**Work request:** Nothing below is to be printed except the lines between the line holding "lime plate K5:L5" and the line holding "none -> purple brick F4 level 2", inclusive, each exactly as it appears.

**Records provided:**
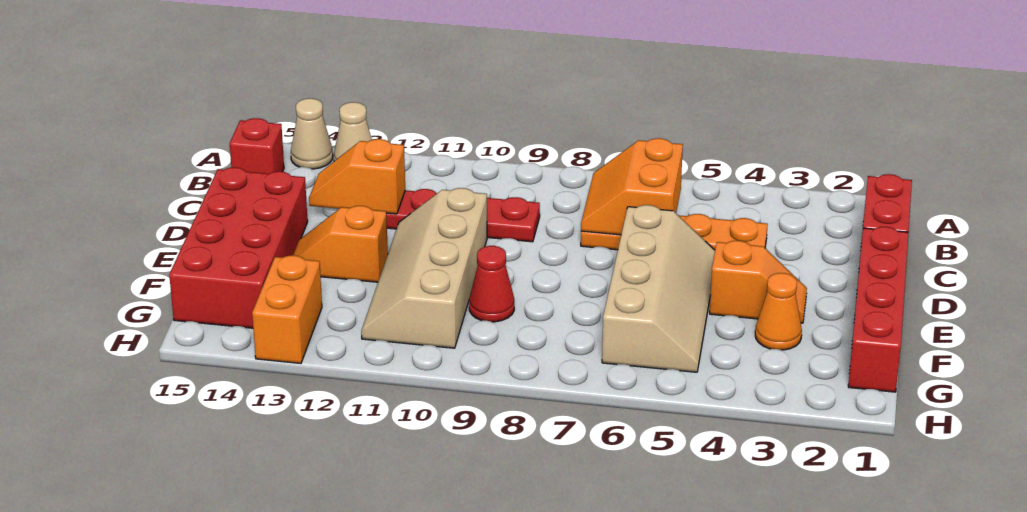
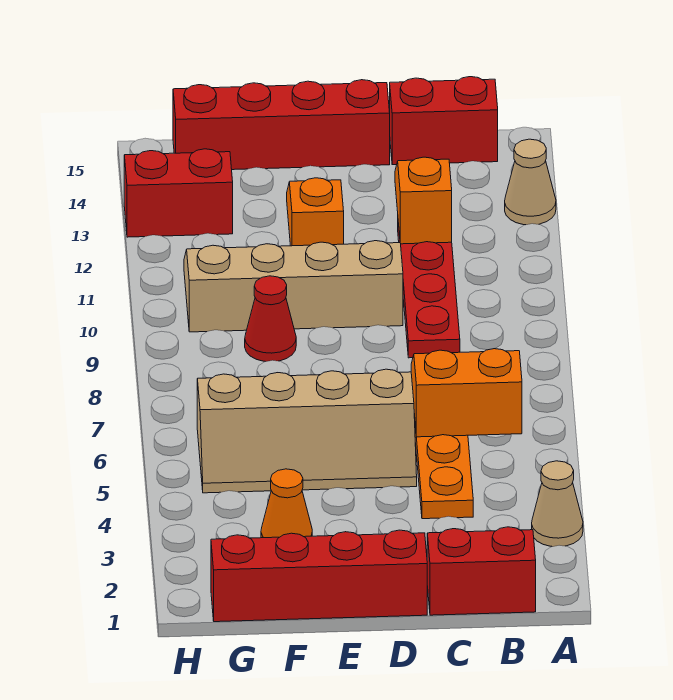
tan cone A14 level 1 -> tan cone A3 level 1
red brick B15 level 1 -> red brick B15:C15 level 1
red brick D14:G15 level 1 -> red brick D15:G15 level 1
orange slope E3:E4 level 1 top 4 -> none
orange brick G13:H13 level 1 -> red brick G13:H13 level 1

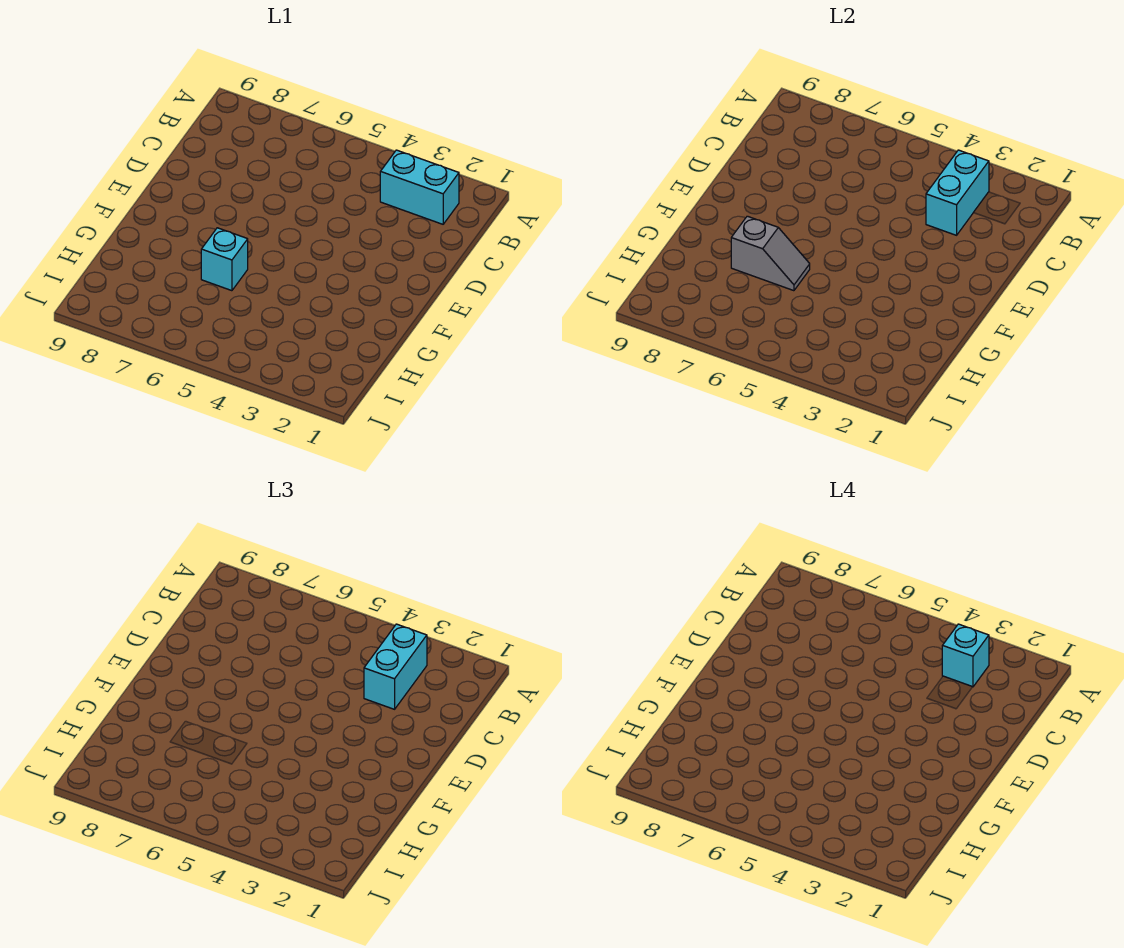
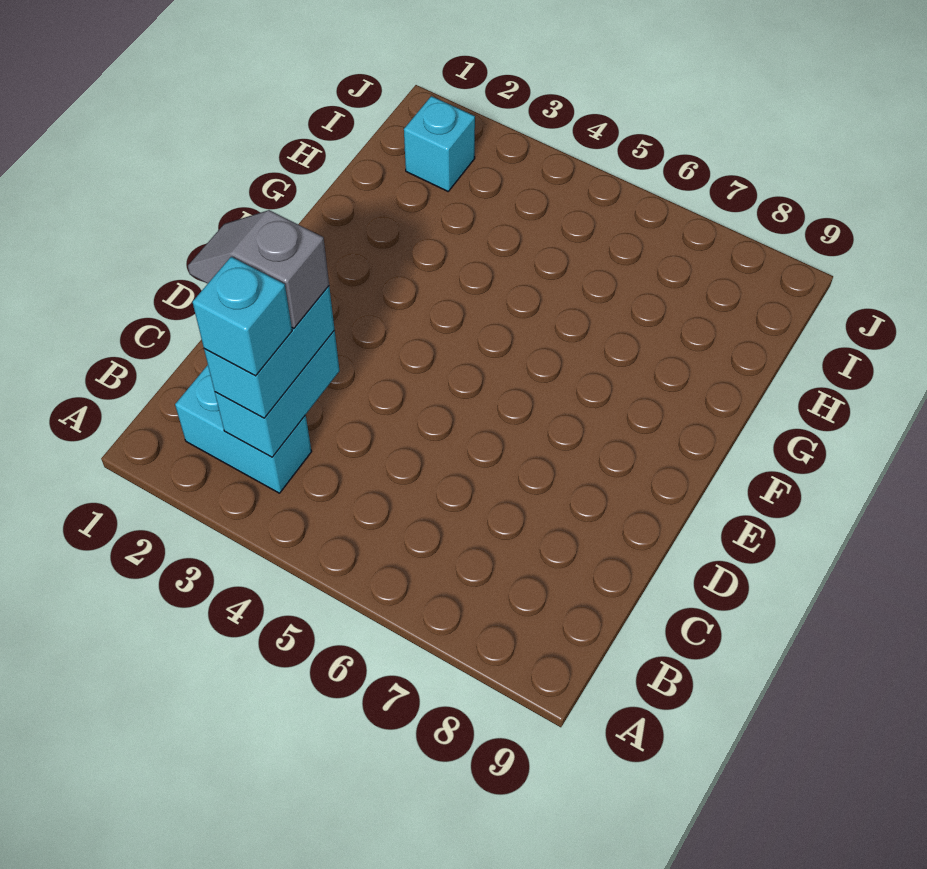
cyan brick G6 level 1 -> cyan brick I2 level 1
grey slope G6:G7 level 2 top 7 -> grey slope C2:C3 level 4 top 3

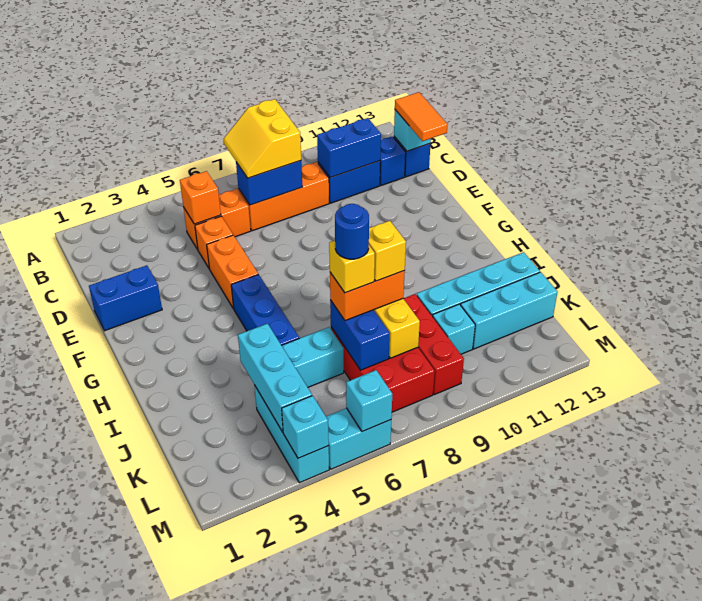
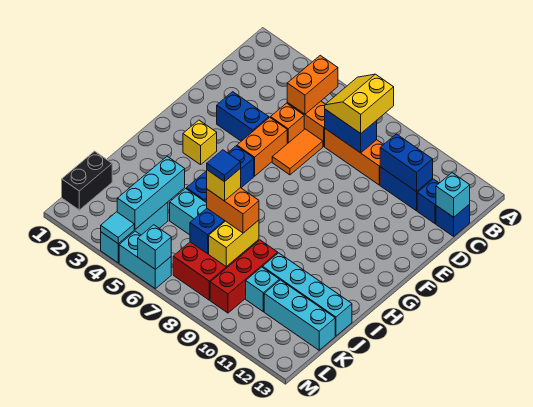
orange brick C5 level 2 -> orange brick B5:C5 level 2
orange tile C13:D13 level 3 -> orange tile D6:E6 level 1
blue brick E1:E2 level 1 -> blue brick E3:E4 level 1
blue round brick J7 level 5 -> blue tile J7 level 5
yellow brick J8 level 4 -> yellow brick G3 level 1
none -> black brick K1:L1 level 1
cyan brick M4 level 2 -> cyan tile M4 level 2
--
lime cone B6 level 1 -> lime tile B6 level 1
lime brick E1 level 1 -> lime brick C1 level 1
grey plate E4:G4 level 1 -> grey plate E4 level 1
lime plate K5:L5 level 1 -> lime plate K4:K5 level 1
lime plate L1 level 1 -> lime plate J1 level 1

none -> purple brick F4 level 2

**Problem solution:**
lime plate K5:L5 level 1 -> lime plate K4:K5 level 1
lime plate L1 level 1 -> lime plate J1 level 1

none -> purple brick F4 level 2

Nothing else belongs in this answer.